_What is needed_. Your job with the data below: print everything from the line that holds "GAS pin AO: A2 -> 16" down to the line that holds "RTC pin SQW: 2 -> 9", ends included, exactly, and nothing else.

_Records for the exercise_.
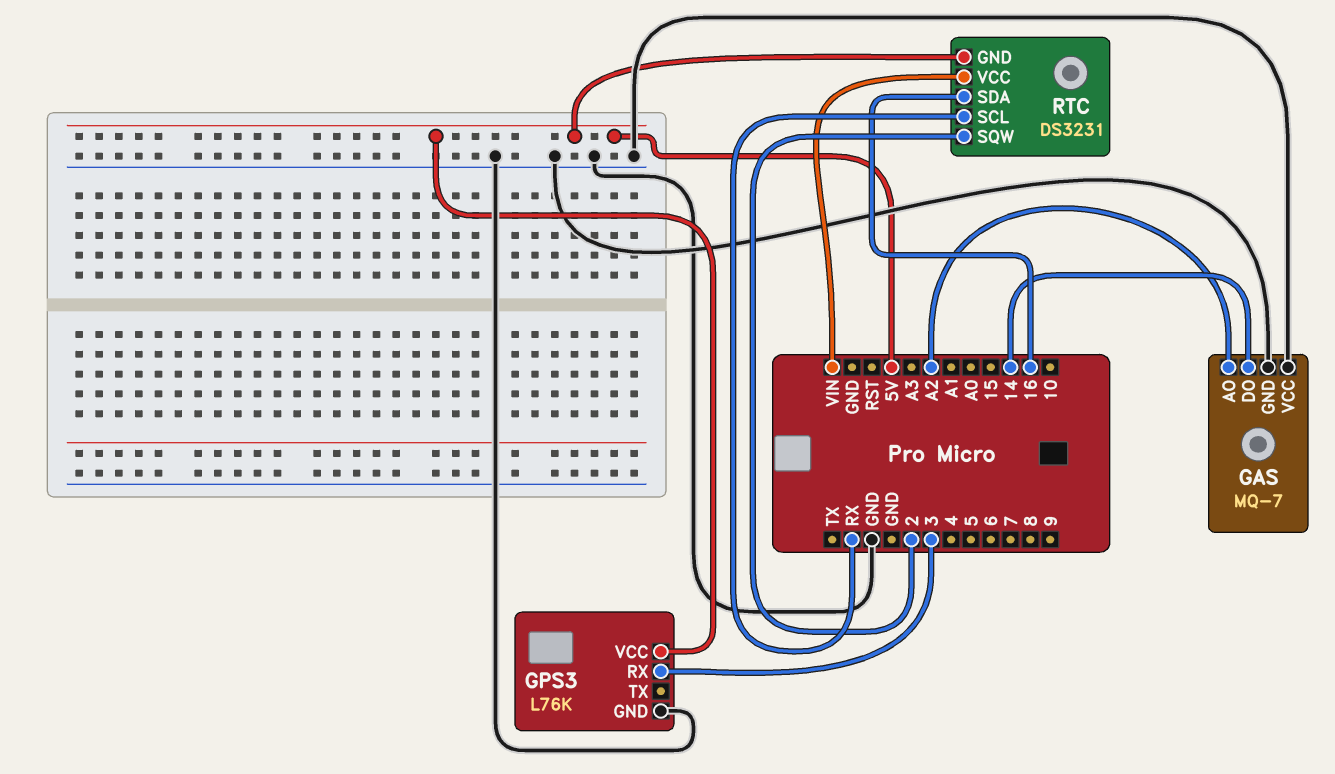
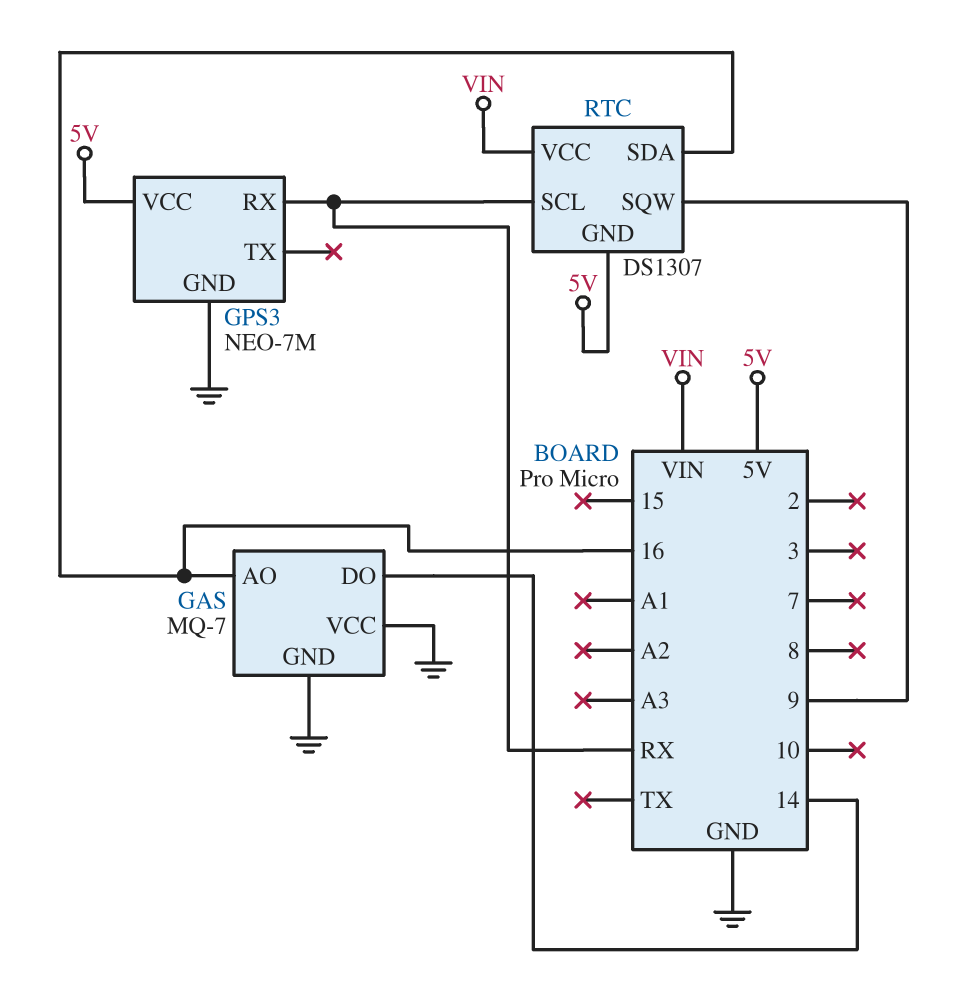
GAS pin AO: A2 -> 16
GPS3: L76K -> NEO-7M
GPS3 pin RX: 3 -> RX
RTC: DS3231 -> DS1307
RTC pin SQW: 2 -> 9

==

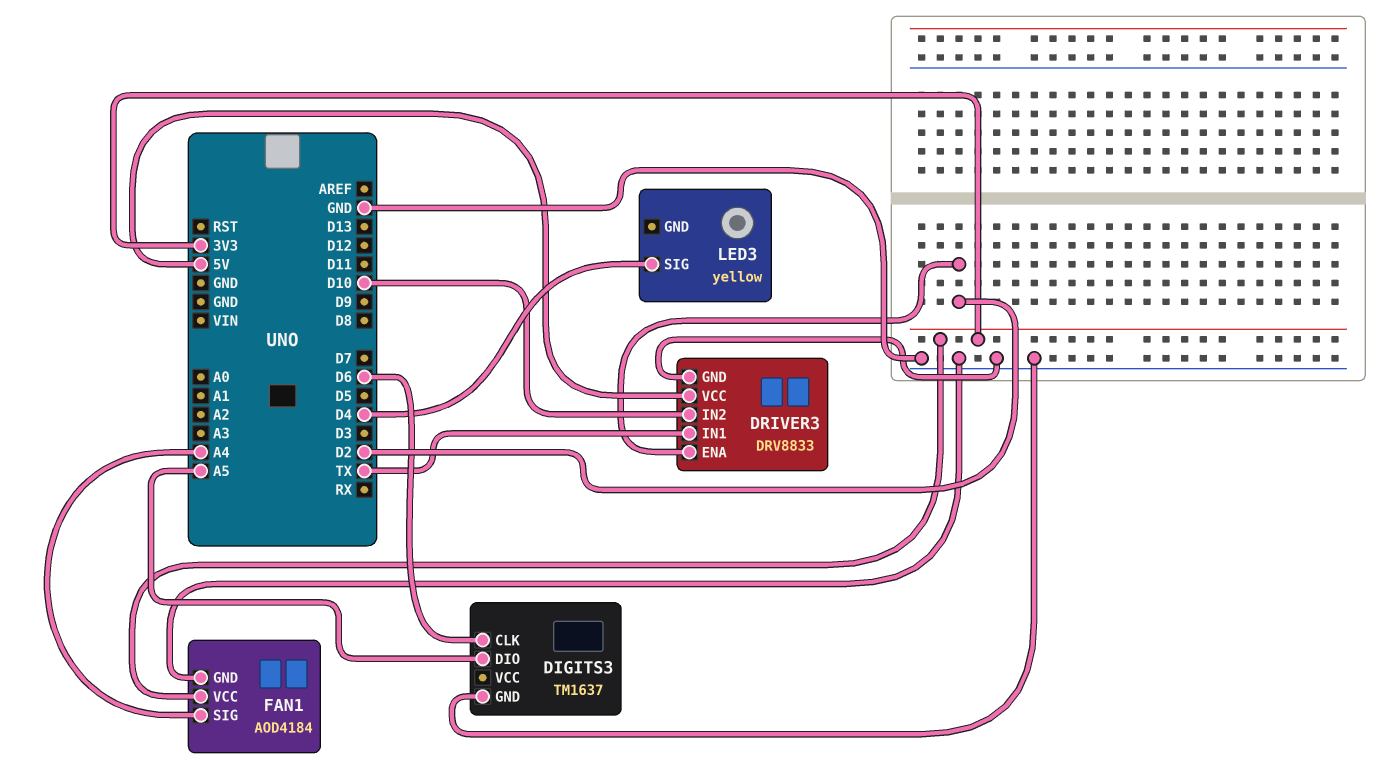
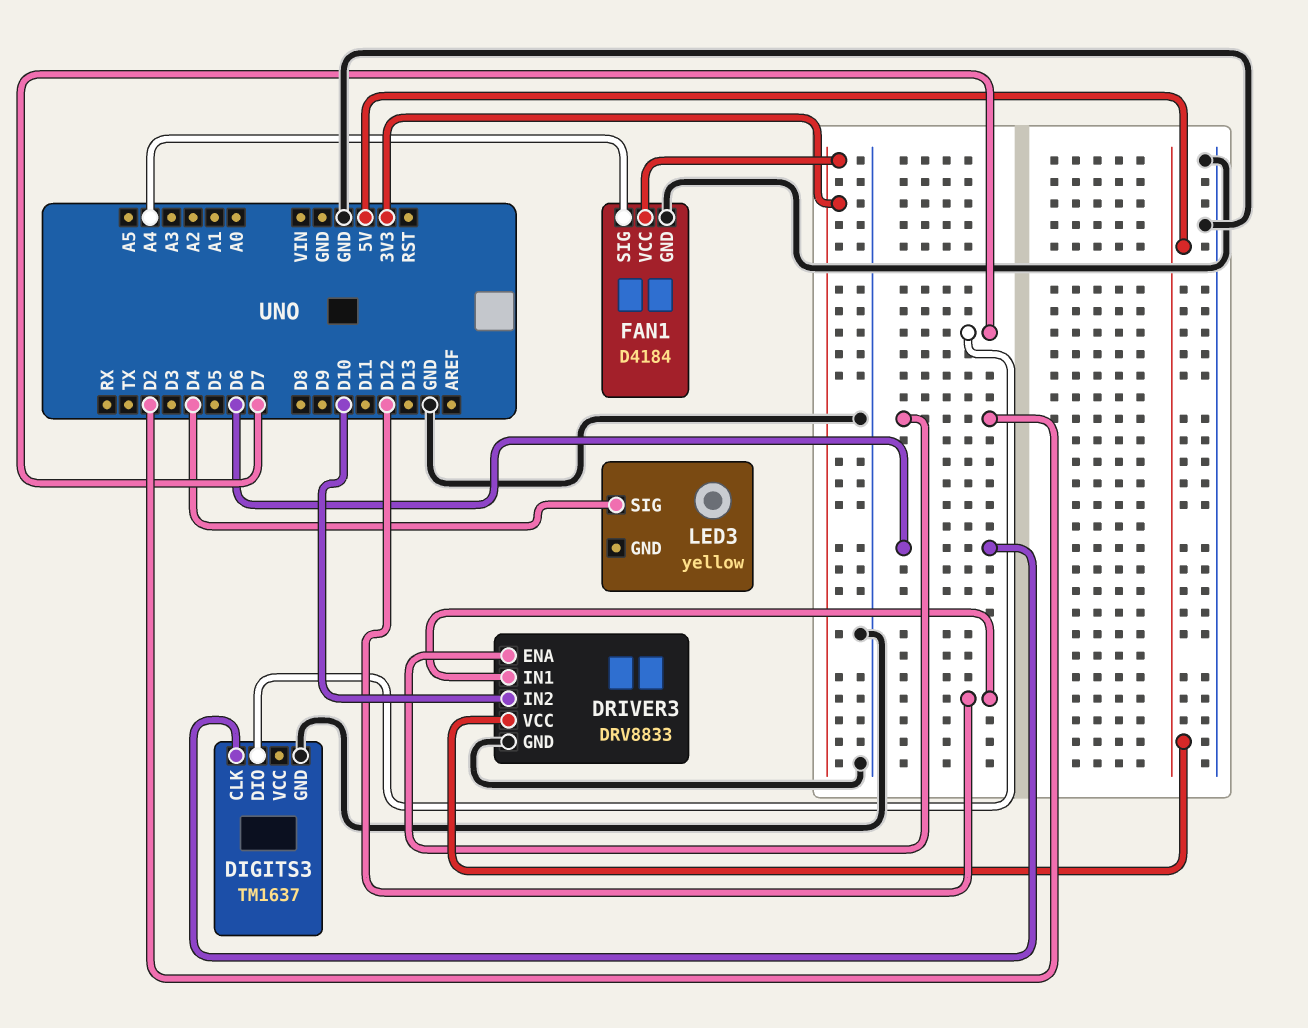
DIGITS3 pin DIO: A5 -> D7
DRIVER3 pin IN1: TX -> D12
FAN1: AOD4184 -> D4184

* * *

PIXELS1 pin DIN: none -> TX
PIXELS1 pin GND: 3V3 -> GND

_Response for this exercise_.
GAS pin AO: A2 -> 16
GPS3: L76K -> NEO-7M
GPS3 pin RX: 3 -> RX
RTC: DS3231 -> DS1307
RTC pin SQW: 2 -> 9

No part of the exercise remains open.